Description of the task:
Transcribe every entry verbatim; omit pictures.

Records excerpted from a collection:
Content starts

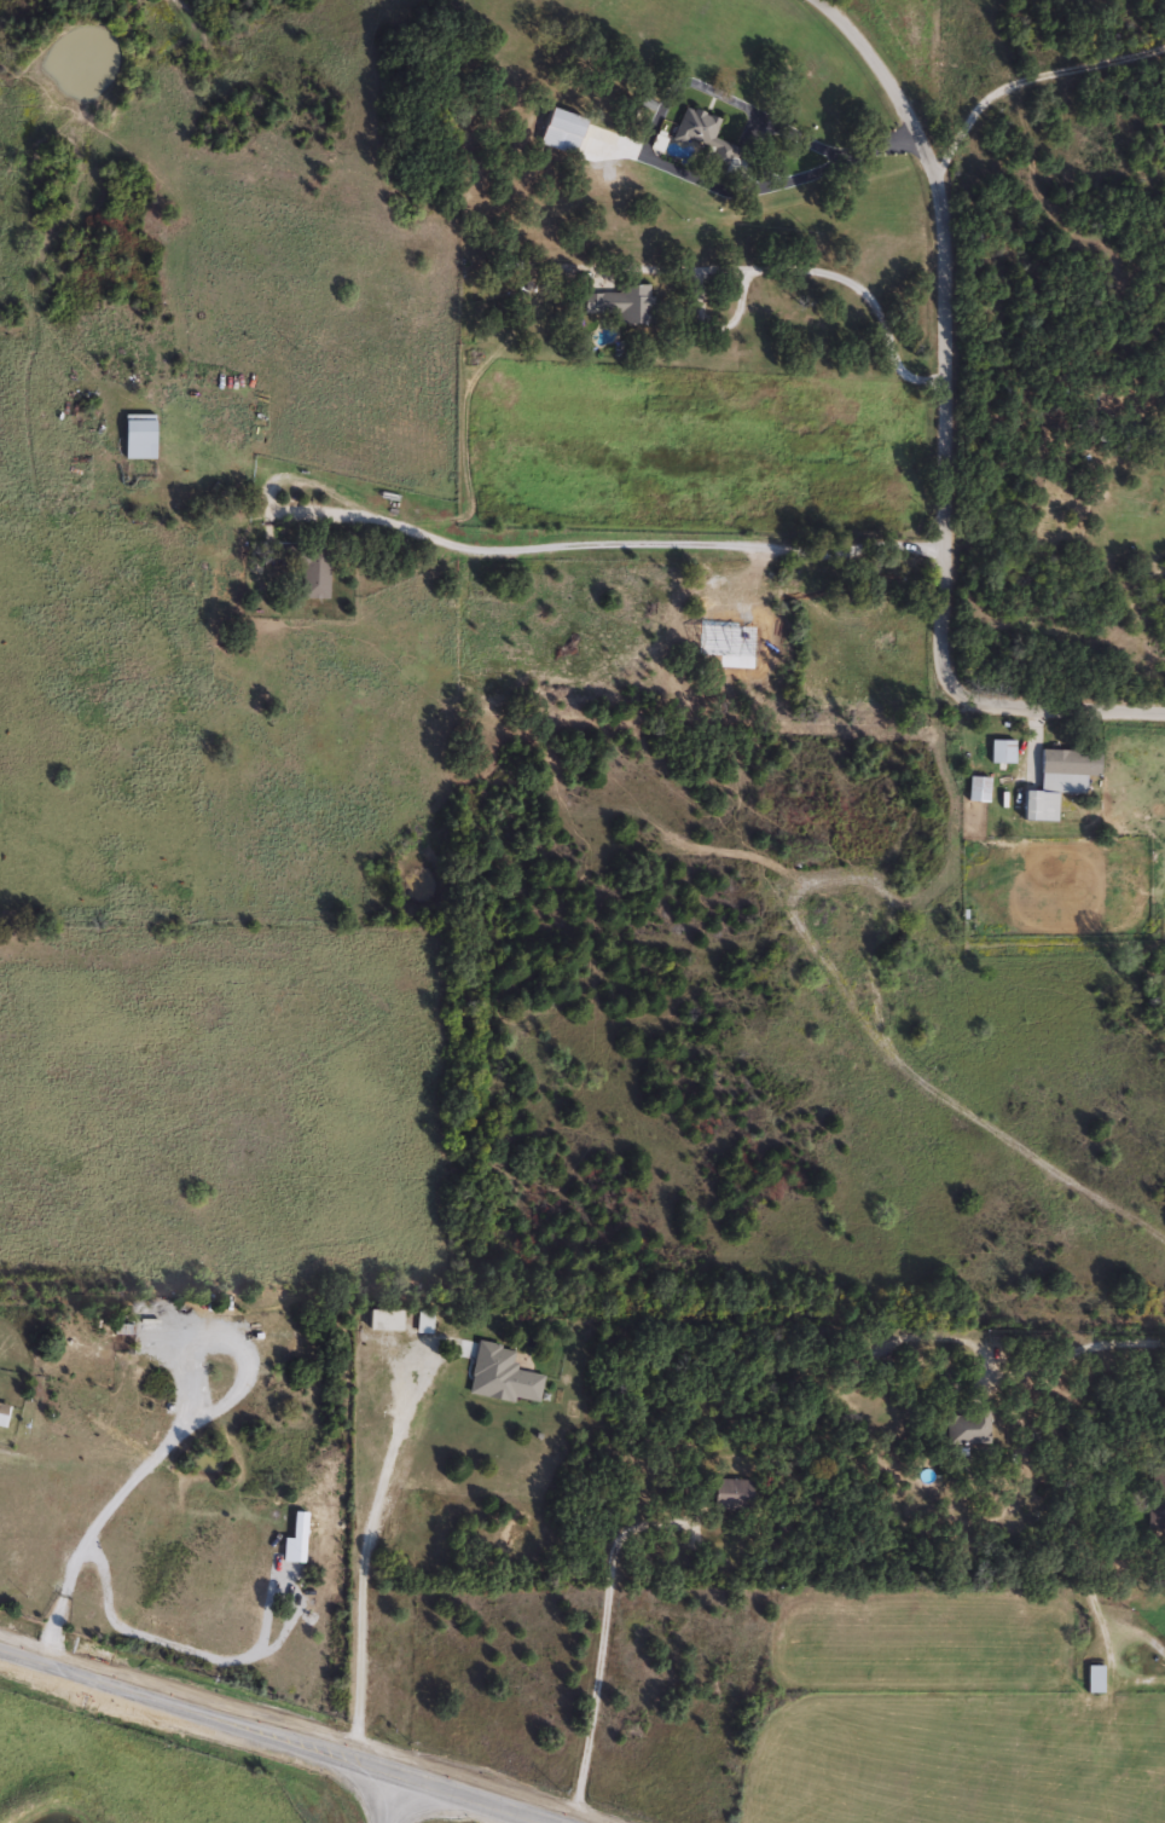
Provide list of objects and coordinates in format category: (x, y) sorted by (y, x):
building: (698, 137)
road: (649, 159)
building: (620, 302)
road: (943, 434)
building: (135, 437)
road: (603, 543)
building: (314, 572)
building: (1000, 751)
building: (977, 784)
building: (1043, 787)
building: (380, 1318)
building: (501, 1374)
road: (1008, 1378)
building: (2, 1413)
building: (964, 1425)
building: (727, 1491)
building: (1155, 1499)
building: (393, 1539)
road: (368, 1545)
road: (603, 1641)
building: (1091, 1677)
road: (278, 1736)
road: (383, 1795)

Content ends

Output for this exercise:
Provide list of objects and coordinates in format category: (x, y) sorted by (y, x):
building: (698, 137)
road: (649, 159)
building: (620, 302)
road: (943, 434)
building: (135, 437)
road: (603, 543)
building: (314, 572)
building: (1000, 751)
building: (977, 784)
building: (1043, 787)
building: (380, 1318)
building: (501, 1374)
road: (1008, 1378)
building: (2, 1413)
building: (964, 1425)
building: (727, 1491)
building: (1155, 1499)
building: (393, 1539)
road: (368, 1545)
road: (603, 1641)
building: (1091, 1677)
road: (278, 1736)
road: (383, 1795)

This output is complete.